[Scene comparison data]
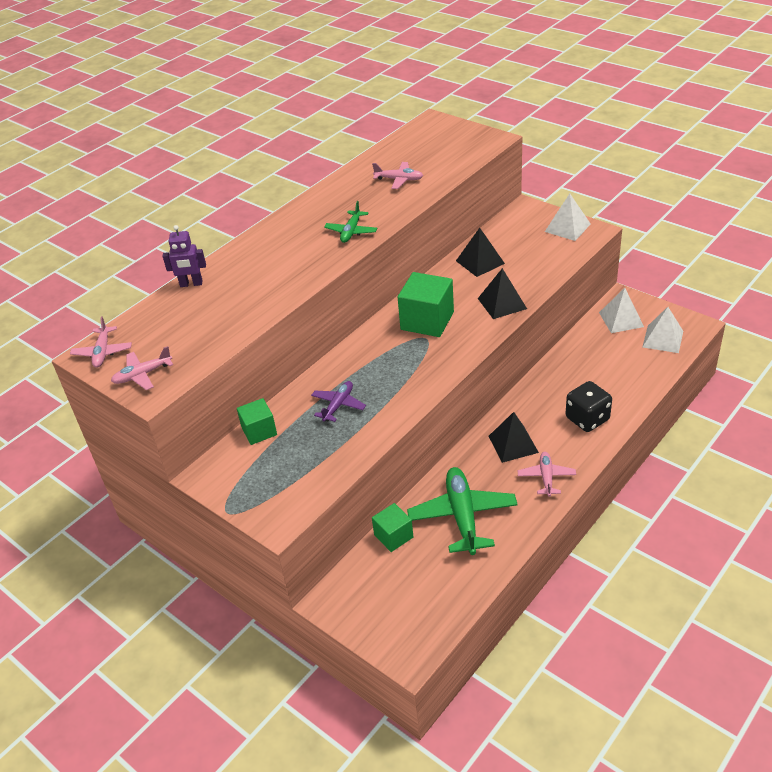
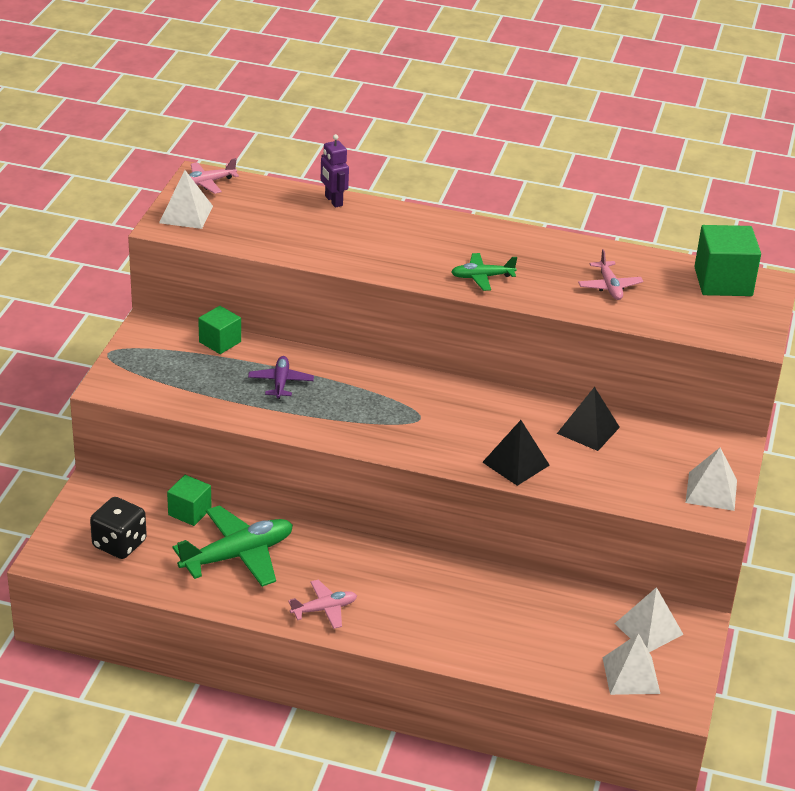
camera: 60 degrees right, 5 degrees down
(142, 375) = (186, 214): pink plane -> white pyramid
(338, 405) = (280, 382): purple plane -> purple plane turned 90 degrees counterclockwise
(427, 321) = (450, 412): green cube -> green cube (723, 281)
(513, 444) = (364, 572): black pyramid -> none
(587, 419) = (437, 627): black dice -> black dice (119, 544)

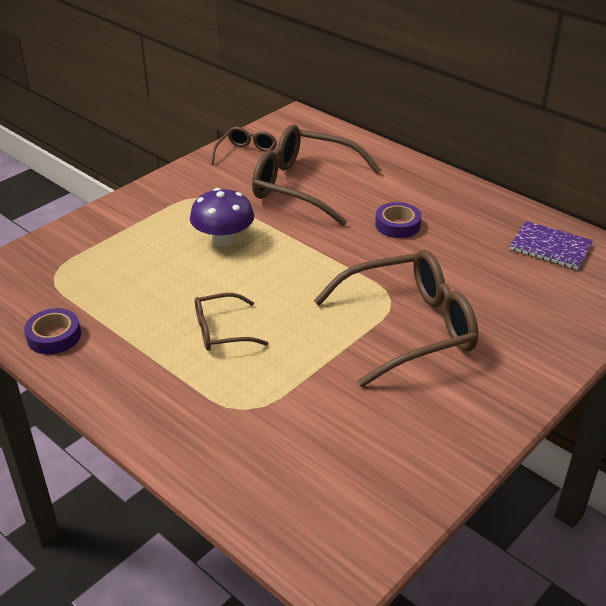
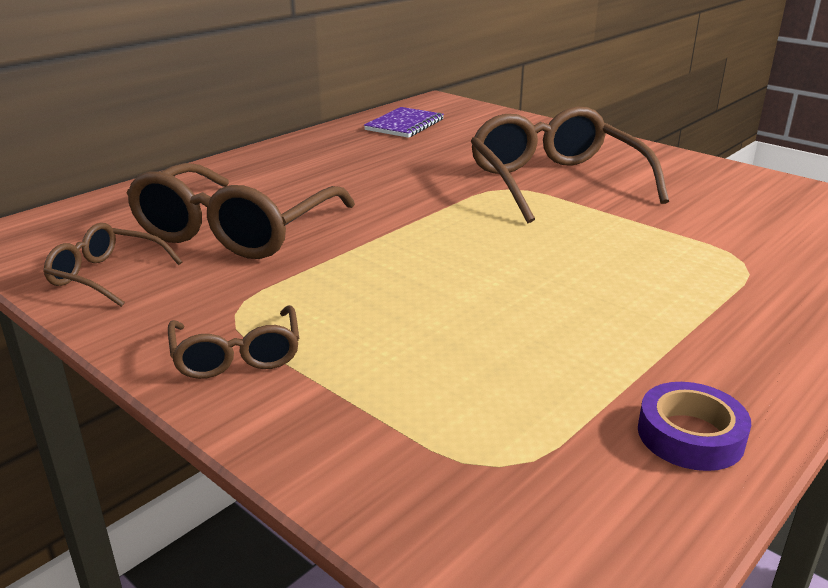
camera: 90 degrees left, 10 degrees down
(221, 331) = (605, 281): brown glasses -> brown glasses (237, 355)
(223, 239) = (377, 287): purple mushroom -> none
(397, 225) = (353, 180): purple tape -> none

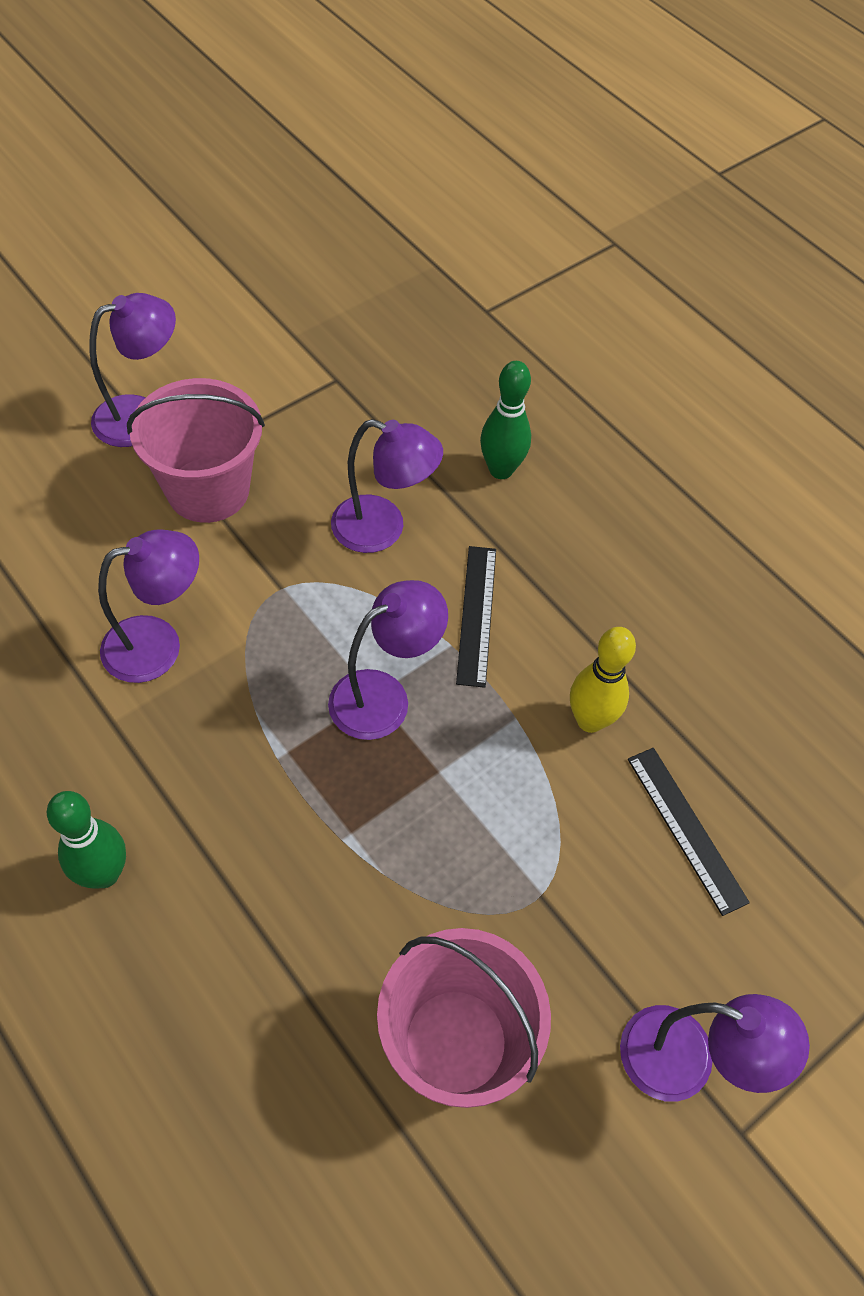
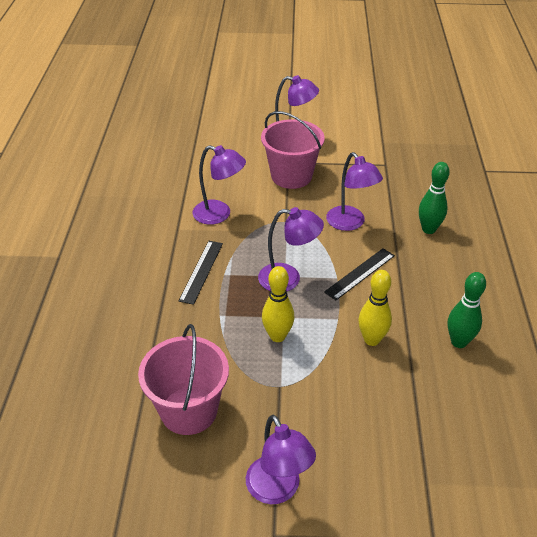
camera: 45 degrees right, 15 degrees down
(104, 874) = (125, 272): green bowling pin -> green bowling pin (459, 342)
(461, 812) = (277, 336): none -> yellow bowling pin
(685, 829) = (374, 407): black ruler -> black ruler (201, 271)

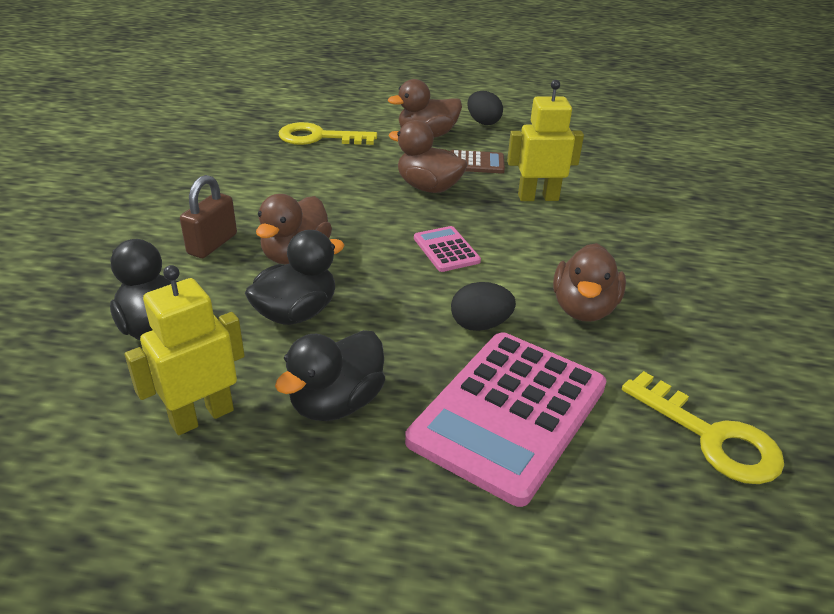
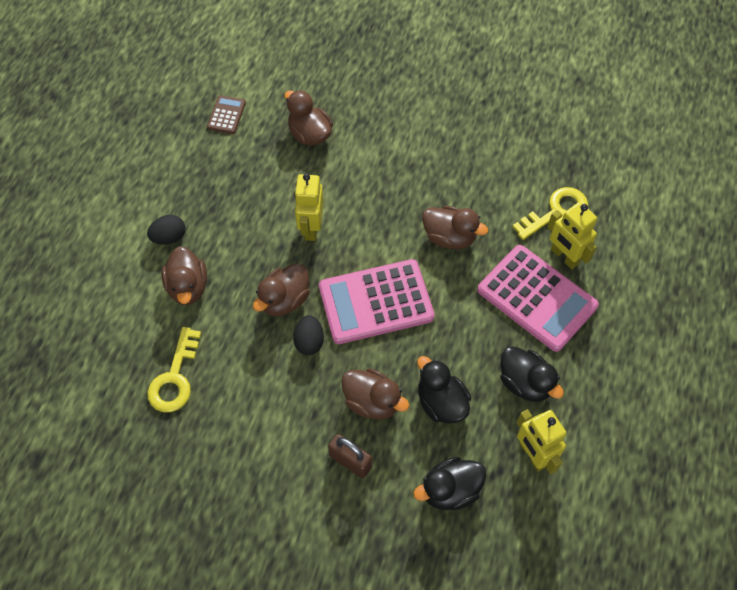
camera: 80 degrees left, 25 degrees up
(446, 250) = (376, 302): pink calculator -> pink calculator, size x2.19
(476, 163) = (248, 258): brown calculator -> brown calculator (226, 115)
(480, 325) = (461, 297): black egg -> black egg (309, 341)
(615, 451) = (564, 256): none -> yellow robot
(677, 187) = (309, 134): none -> brown duck

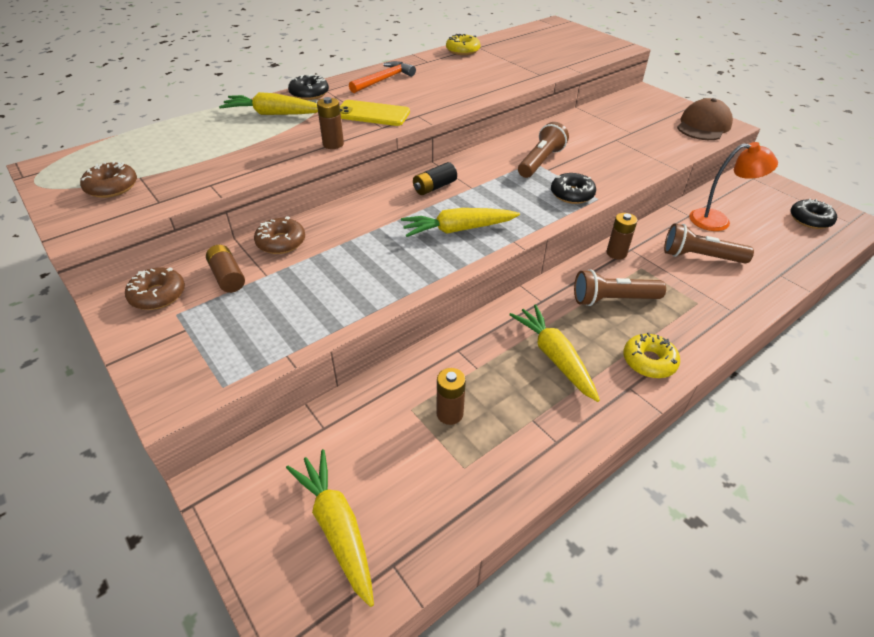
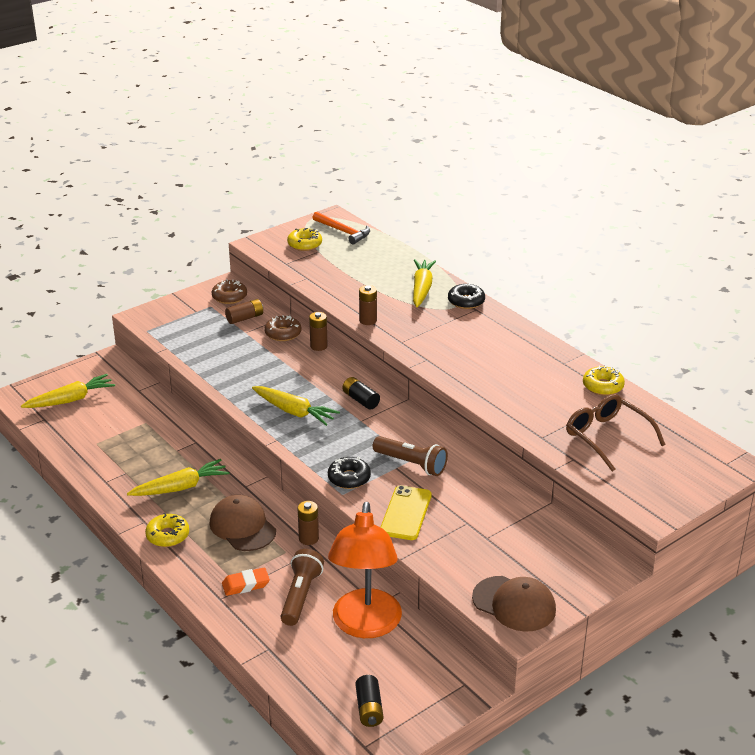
camera: 90 degrees right, 10 degrees down
(112, 187) = (305, 244): brown donut -> yellow donut
(372, 114) = (426, 335): yellow phone -> yellow phone (406, 513)
(384, 80) = (506, 338): orange hammer -> orange hammer (343, 232)
(449, 414) = (138, 438): brown battery -> brown battery (318, 346)
(458, 230) = (294, 412): yellow carrot -> yellow carrot turned 135 degrees clockwise
(533, 54) = (607, 437): none -> brown glasses
(613, 299) = (242, 527): brown flashlight -> brown cap
(702, 293) = (246, 584): none -> orange eraser
(718, 221) = (365, 625): orange lamp -> orange lamp, size x1.59
(810, 219) = (369, 708): black donut -> black battery

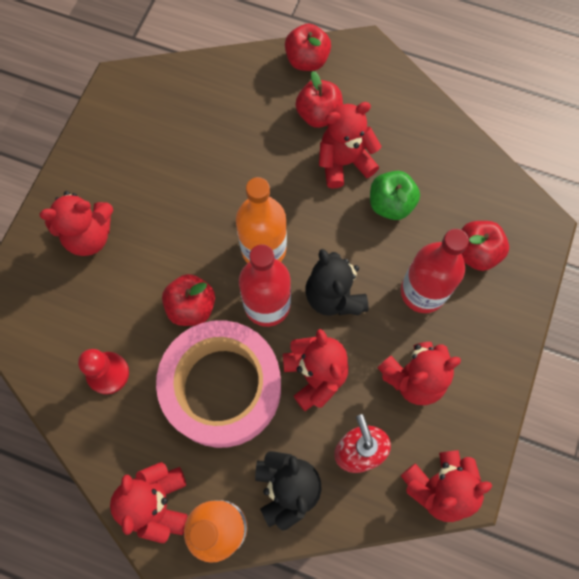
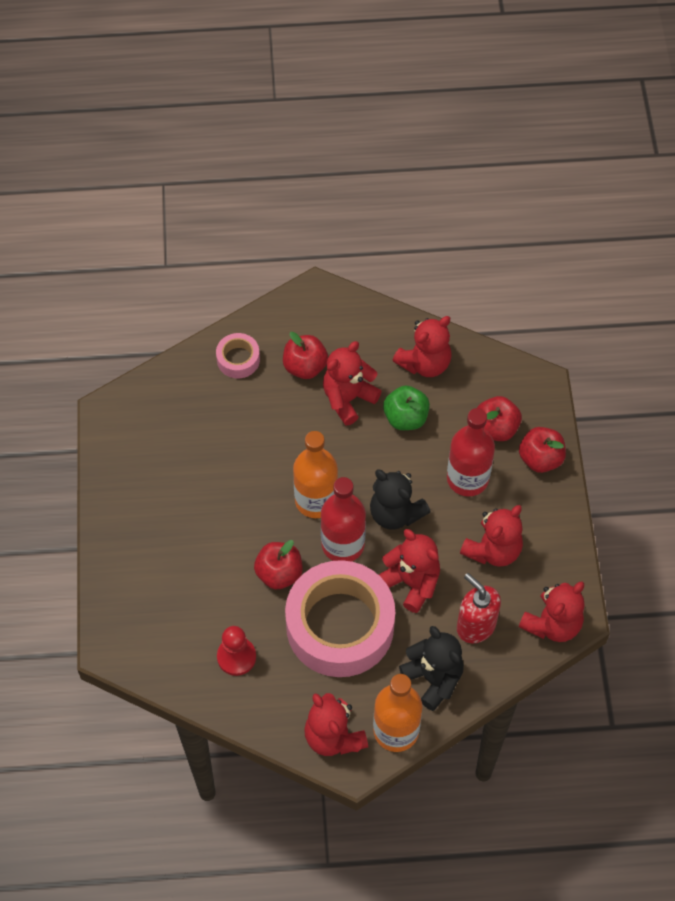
camera: 25 degrees left, 10 degrees down
(89, 236) = (156, 553): red teddy bear -> red teddy bear (425, 363)
(260, 83) = (238, 359): none -> pink tape
(307, 60) = (270, 322): red apple -> red apple (540, 459)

EXERCISE: Transcribe each line above verbatim, with the pictures left out.

REPLY:
camera: 60 degrees right, 5 degrees down
(142, 375) = (186, 214): pink plane -> white pyramid
(338, 405) = (280, 382): purple plane -> purple plane turned 90 degrees counterclockwise
(427, 321) = (450, 412): green cube -> green cube (723, 281)
(513, 444) = (364, 572): black pyramid -> none
(587, 419) = (437, 627): black dice -> black dice (119, 544)

camera: 90 degrees left, 10 degrees down
(221, 331) = (605, 281): brown glasses -> brown glasses (237, 355)
(223, 239) = (377, 287): purple mushroom -> none
(397, 225) = (353, 180): purple tape -> none

camera: 45 degrees right, 15 degrees down
(104, 874) = (125, 272): green bowling pin -> green bowling pin (459, 342)
(461, 812) = (277, 336): none -> yellow bowling pin
(685, 829) = (374, 407): black ruler -> black ruler (201, 271)

camera: 80 degrees left, 25 degrees up
(446, 250) = (376, 302): pink calculator -> pink calculator, size x2.19
(476, 163) = (248, 258): brown calculator -> brown calculator (226, 115)
(480, 325) = (461, 297): black egg -> black egg (309, 341)
(615, 451) = (564, 256): none -> yellow robot
(677, 187) = (309, 134): none -> brown duck

camera: 90 degrees right, 10 degrees down
(112, 187) = (305, 244): brown donut -> yellow donut
(372, 114) = (426, 335): yellow phone -> yellow phone (406, 513)
(384, 80) = (506, 338): orange hammer -> orange hammer (343, 232)
(449, 414) = (138, 438): brown battery -> brown battery (318, 346)
(458, 230) = (294, 412): yellow carrot -> yellow carrot turned 135 degrees clockwise
(533, 54) = (607, 437): none -> brown glasses
(613, 299) = (242, 527): brown flashlight -> brown cap
(702, 293) = (246, 584): none -> orange eraser
(718, 221) = (365, 625): orange lamp -> orange lamp, size x1.59
(810, 219) = (369, 708): black donut -> black battery

camera: 25 degrees left, 10 degrees down
(89, 236) = (156, 553): red teddy bear -> red teddy bear (425, 363)
(260, 83) = (238, 359): none -> pink tape
(307, 60) = (270, 322): red apple -> red apple (540, 459)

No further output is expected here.